• [Extracted data entries]
+ + + + + + +

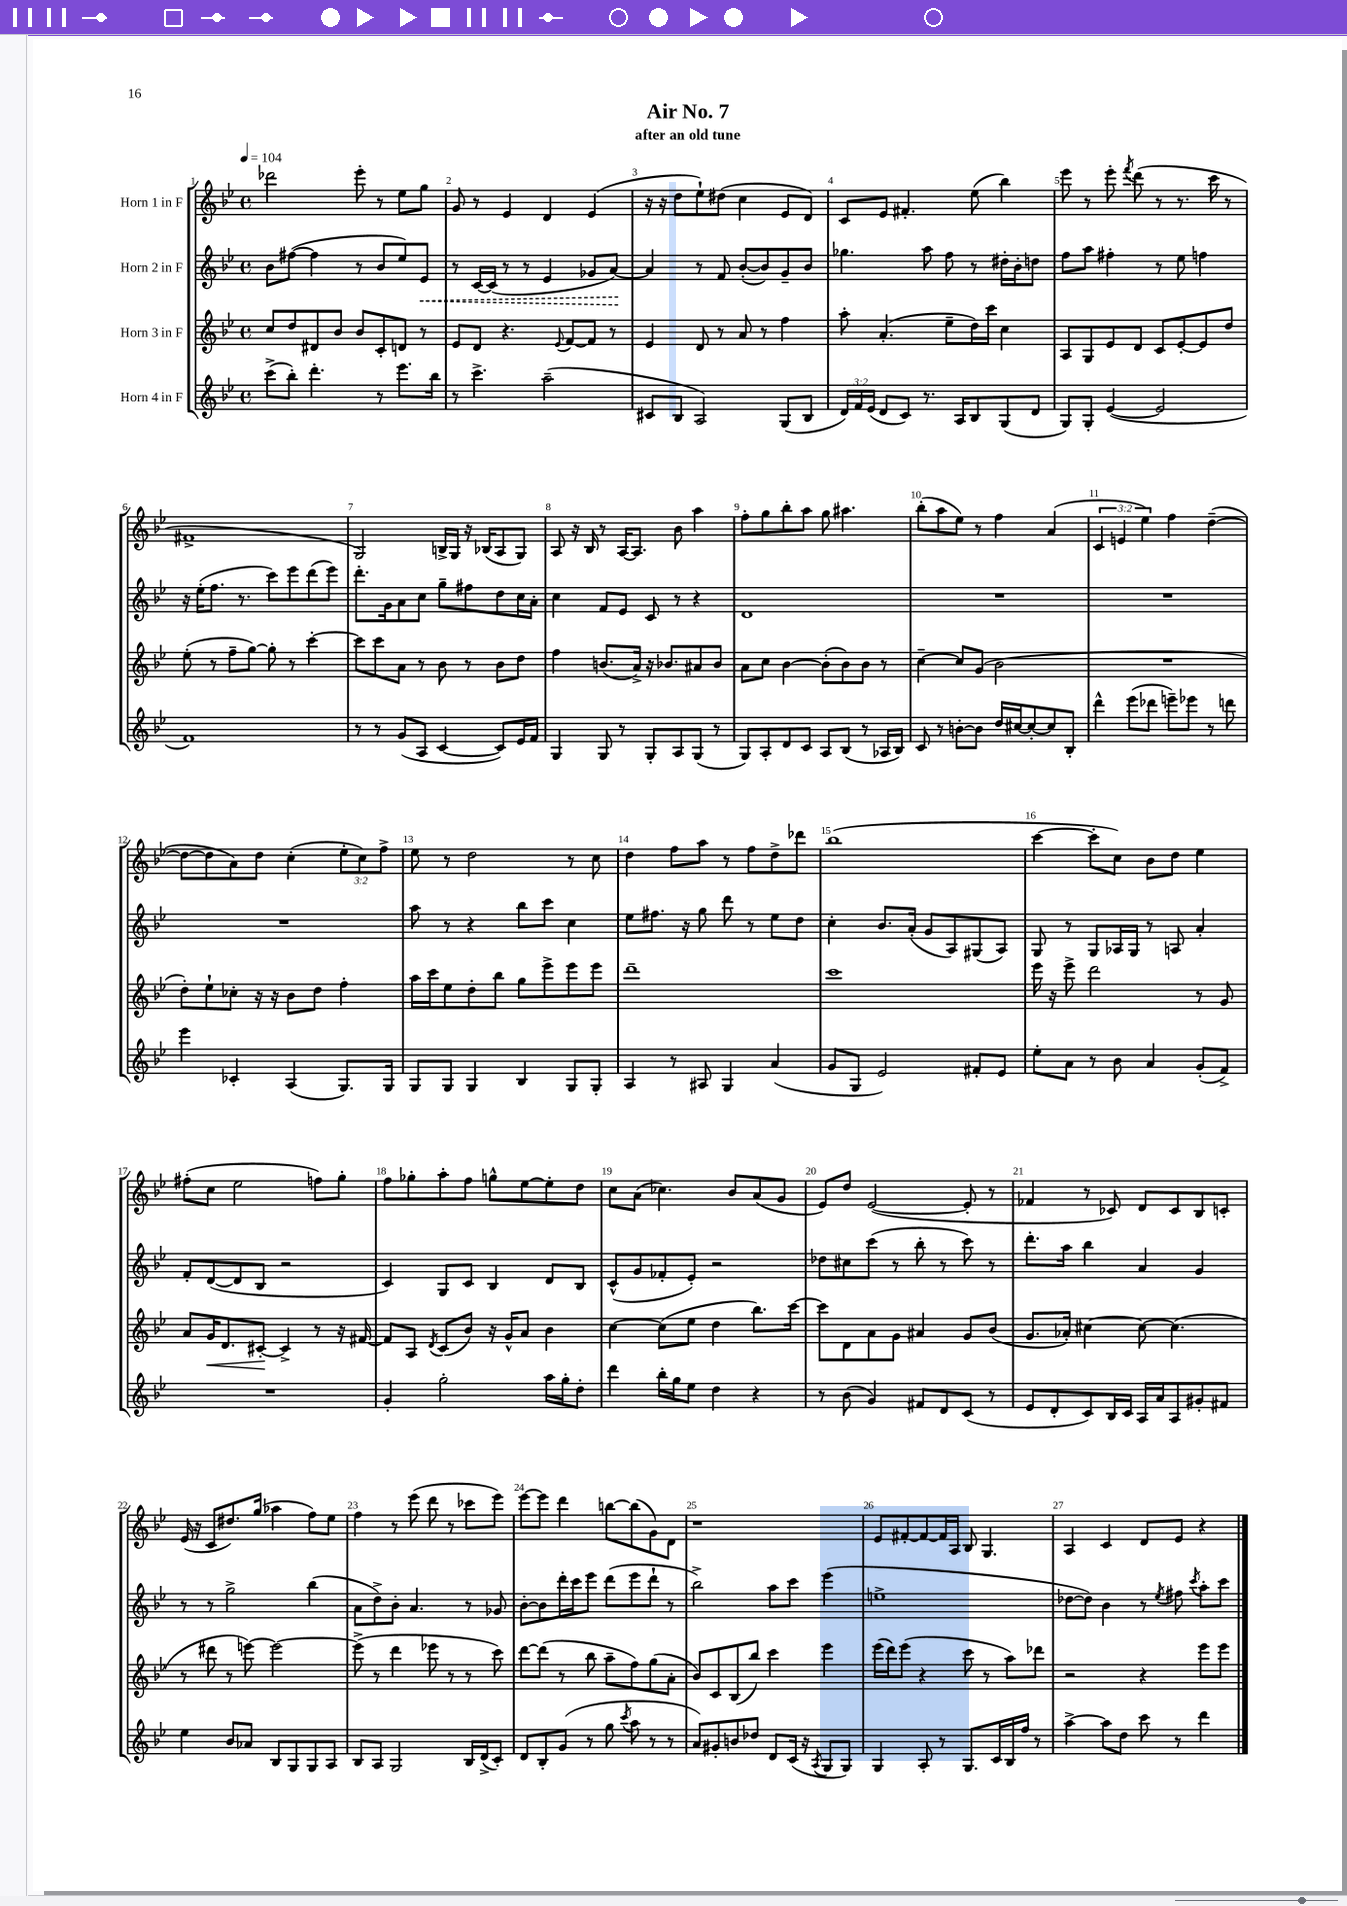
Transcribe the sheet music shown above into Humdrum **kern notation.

**kern	**kern	**kern	**kern
*staff4	*staff3	*staff2	*staff1
*clefG2	*clefG2	*clefG2	*clefG2
*k[b-e-]	*k[b-e-]	*k[b-e-]	*k[b-e-]
*M4/4	*M4/4	*M4/4	*M4/4
*met(c)	*met(c)	*met(c)	*met(c)
*MM104	*MM104	*MM104	*MM104
(8ccc^	8cc	8b-	2ddd-
8bb-')	8dd	([8ff#	.
4.ddd'	8d#	4ff#]	.
.	8b-	.	.
.	8b-	8r	8eee-'
8r	8c'	8b-	8r
8.eee-	8d	8ee-)	8ee-
.	8r	8e-	8gg
16bb-	.	.	.
=	=	=	=
8r	8e-	8r	8g
4.ccc^	8d	[16c	8r
.	.	(16c]	.
.	4.r	8r	4e-
.	.	8r	.
(2aa~	.	4e-	4d
.	8qqe-	.	.
.	[8f	.	.
.	8f]	8g-	(4e-
.	8r	[8a)	.
=	=	=	=
8c#	4e-	4a]	16r
.	.	.	16r
8B-	.	.	8dd
2A)	8d	8r	8ee-`)
.	8r	8f	(8dd#
.	8a	([8b-'	4cc
.	8r	8b-])	.
(8G	4ff	8g~	8e-
8B-	.	8b-	8d)
=	=	=	=
24d)	8aa'	4.gg-	8c
24f	.	.	.
(24e-	.	.	.
8d	(4.a'	.	8e-
8c)	.	.	4.f#'
8.r	.	8aa	.
.	8ee-~	8ff	.
16A	.	.	.
8B-	16dd)	8r	(8ee-
.	16ccc	.	.
(8G	4cc	16dd#'	4bb-)
.	.	16b-'	.
8d	.	8dd	.
=	=	=	=
8G)	8A	8ff	8eee-
8G'	8G	8aa	8r
([4e-	8e-	4ff#'	8eee-'
.	.	.	8qfff
.	8d	.	(8ddd
2e-]	8c	8r	8r
.	[8e-'	8ee-	8.r
.	8e-]	4ff	.
.	.	.	16ccc
.	8dd	.	8r
=	=	=	=
1f)	(8ee-'	16r	1f#^
.	.	(16ee-'	.
.	8r	8.ff	.
.	8ff~	.	.
.	.	8.r	.
.	[8gg)	.	.
.	8gg']	8ccc)	.
.	8r	8eee-	.
.	[4ccc'	(8ddd	.
.	.	8eee-)	.
=	=	=	=
8r	8ccc]	8.ddd'	2G)
8r	8ccc	.	.
.	.	16g	.
(8g	8a	8a	.
8A	8r	8cc	.
[4c	8b-	8gg~	16B^
.	.	.	16G
.	8r	8ff#	16r
.	.	.	(16B-
8c])	8b-	8dd	8A
16e-	8dd	16cc	8G)
16f	.	16a'	.
=	=	=	=
4G	4ff	4cc	8A
.	.	.	16r
.	.	.	16B-
8G	(8.b	8f	8r
8r	.	8e-	[16A
.	16a^)	.	8.A]
8G'	16r	8c	.
.	8.b-	.	.
8A	.	8r	8b-
(8G	8a#	4r	4aa
8r	8b-	.	.
=	=	=	=
8G)	8a	1d	8ff'
8A'	8cc	.	8gg
8d	[4b-	.	8bb-'
8c	.	.	8aa
8A	(8b-']	.	8gg
(8B-	8b-)	.	4.aa#
8r	8b-	.	.
16A-	8r	.	.
16B-)	.	.	.
=	=	=	=
8c	[4cc~	1r	(8bb-'
8r	.	.	8aa
[8b'	8cc]	.	8ee-)
8b]	(8g	.	8r
16dd	2b-	.	4ff
[16cc#	.	.	.
8cc#'_	.	.	.
8cc#]	.	.	(4a
8B-'	.	.	.
=	=	=	=
4ddd^^	1r	1r	6c
.	.	.	6e
(8eee-	.	.	.
.	.	.	6ee-)
8ddd-	.	.	.
8eee~)	.	.	4ff
8eee-	.	.	.
8r	.	.	([4dd~
8ddd	.	.	.
=	=	=	=
4eee-	8dd')	1r	8dd_
.	8ee-`	.	8dd]
4c-'	8cc-'	.	8a)
.	16r	.	8dd
.	16r	.	.
(4A	8b-	.	(4cc'
.	8dd	.	.
8.G)	4ff'	.	12ee-'
.	.	.	12cc)
.	.	.	12ff^
16G	.	.	.
=	=	=	=
8G	16aa	8aa	8ee-
.	16ccc	.	.
8G	8ee-	8r	8r
4G	8dd'	4r	2dd
.	8bb-	.	.
4B-	8gg	8bb-	.
.	8eee-^	8ccc	.
8G	8eee-	4cc	8r
8G'	8eee-	.	8cc
=	=	=	=
4A	1ddd~	8ee-	4dd
.	.	8.ff#	.
8r	.	.	8ff
.	.	16r	.
8A#	.	8gg	8aa
4G	.	8ddd	8r
.	.	8r	8ff
(4a	.	8ee-	8dd^
.	.	8dd	8ddd-
=	=	=	=
8g	1ccc	4cc'	(1bb-
8G	.	.	.
2e-)	.	8.b-	.
.	.	(16a'	.
.	.	8g	.
.	.	8A)	.
8f#'	.	(8G#	.
8e-	.	8A)	.
=	=	=	=
8ee-'	16eee-	8G	[4ccc
.	16r	.	.
8a	8eee-^	8r	.
8r	2ddd	8G	8ccc']
8b-	.	16A-	8cc)
.	.	16G	.
4a	.	8r	8b-
.	.	8A	8dd
(8g'	8r	4a'	4ee-
8f^)	8g	.	.
=	=	=	=
1r	8a	8f'	(8ff#'
.	16g	([8d	8cc
.	8.d	.	.
.	.	8d]	2ee-
.	[8c#'	8B-	.
.	4c#^]	2r	.
.	8r	.	8ff)
.	16r	.	8gg'
.	[16f#	.	.
=	=	=	=
4g'	8f#]	4c)	8ff
.	8A	.	8gg-'
.	8qd	.	.
2gg'	(8c	8G	8aa'
.	8b-)	8c	8ff
.	16r	4B-	8gg^^
.	16g^^	.	.
.	8a	.	[8ee-
16aa	4b-	8d	8ee-']
16gg'	.	.	.
8dd'	.	8B-	8dd
=	=	=	=
4ddd	[4cc	(8c^^	8cc
.	.	8g	(8a
16bb-'	(8cc]	8f-'	4.cc-)
16gg	.	.	.
8ee-	8ee-	8e-')	.
4dd	4dd	2r	.
.	.	.	8b-
4r	8.bb-)	.	(8a
.	.	.	8g
.	[16ccc	.	.
=	=	=	=
8r	8ccc]	8dd-	8e-)
(8b-	8d	8cc#	8dd
4g)	8a	(8ccc	([2e-
.	8g	8r	.
8f#	4a#	8bb-'	.
8d	.	8r	.
(8c	8g	8ccc)	8e-']
8r	(8b-	8r	8r
=	=	=	=
8e-	8.g	8.ddd'	4f-
8d'	.	.	.
.	16a-')	16aa	.
8c)	[4cc#	4bb-	8r
16B-	.	.	8c-)
16c	.	.	.
16A	8cc#_	4a	8d
16a	.	.	.
8A	(4.cc#]	.	8c-
8g#'	.	4g	8B-
8f#	.	.	8c'
=	=	=	=
4ee-	8r	8r	(16e-
.	.	.	16r
.	8ddd#	8r	8c
8b-	8r	2gg^	8.dd#)
8a-	[8eee)	.	.
.	.	.	(16gg
8B-	2eee_	.	4aa-
8G	.	.	.
8G	.	(4bb-	8ff)
8A	.	.	8ee-
=	=	=	=
8B-	(8eee^]	8a	4ff
8A	8r	8dd^)	.
2G	4ddd	8b-'	8r
.	.	4.a	(8eee-
.	8eee-	.	8ddd
.	8r	.	8r
16B-	8r	8r	8ccc-
(16d^	.	.	.
8c')	8ccc)	8g-	8eee-)
=	=	=	=
8d	[8ddd	[8b-'	[8eee-
8B-'	(8ddd]	8b-]	8eee-]
(8g	8r	16ddd'	4ddd
.	.	16ccc	.
8r	8bb-	8eee-	.
8gg	8aa~	(8ddd	[8bb
8qccc	.	.	.
8aa	8ff)	8eee-	(8bb]
8r	(8gg	8ddd`	8g)
8r	8a'	8r	8d
=	=	=	=
8a)	8b-)	2bb-^)	1r
8g#'	8c	.	.
8b	(8B-	.	.
8dd-	8bb-)	.	.
8d	4ccc	8aa	.
(16c	.	8ccc	.
16r	.	.	.
8qA	.	.	.
8G	4eee-	(4eee-	.
8G)	.	.	.
=	=	=	=
4G	(16eee-	1ee^	8e-
.	16ddd)	.	.
.	(8eee-	.	[8f#'
8A'	4r	.	8f#_
8r	.	.	16f#]
.	.	.	16A
8.G	8ccc	.	8B-
.	8r	.	4.G
16c	.	.	.
16B-	8aa)	.	.
16ff	.	.	.
8r	8ddd-	.	.
=	=	=	=
[4aa^	2r	[8dd-	4A
.	.	8dd-])	.
8aa]	.	4b-	4c
8dd	.	.	.
8ccc	4r	8r	8d
.	.	8qee-	.
8r	.	8ff#	8e-
.	.	8qccc	.
4ddd	8eee-	8aa'	4r
.	8eee-	8ccc	.
==	==	==	==
*-	*-	*-	*-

+ + + + + + +

• [What the task asks] Which lines in the entries above contain the string "kern"? Pick out each of them and copy it in full.

• [Response to the exercise]
Transcribe the sheet music shown above into Humdrum **kern notation.
**kern	**kern	**kern	**kern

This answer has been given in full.